What is expected -
Scan the records for the string "VLOAD"; copy each line where it occurs.

Edit difference data:
┄┄┄┄┄┄
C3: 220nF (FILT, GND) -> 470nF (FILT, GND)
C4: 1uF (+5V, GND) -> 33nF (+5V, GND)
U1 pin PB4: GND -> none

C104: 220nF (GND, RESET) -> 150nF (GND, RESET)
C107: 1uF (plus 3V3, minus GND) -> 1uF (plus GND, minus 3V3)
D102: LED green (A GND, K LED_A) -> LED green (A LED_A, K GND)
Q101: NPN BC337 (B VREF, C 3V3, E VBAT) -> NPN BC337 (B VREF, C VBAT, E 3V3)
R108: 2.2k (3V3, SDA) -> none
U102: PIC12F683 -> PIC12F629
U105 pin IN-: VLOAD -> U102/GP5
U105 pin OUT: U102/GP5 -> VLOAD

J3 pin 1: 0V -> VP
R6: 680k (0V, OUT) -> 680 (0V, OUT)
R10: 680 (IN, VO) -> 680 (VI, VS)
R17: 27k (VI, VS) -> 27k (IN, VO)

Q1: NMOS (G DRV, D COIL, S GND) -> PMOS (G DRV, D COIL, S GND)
┄┄┄┄┄┄
Your solution -
U105 pin IN-: VLOAD -> U102/GP5
U105 pin OUT: U102/GP5 -> VLOAD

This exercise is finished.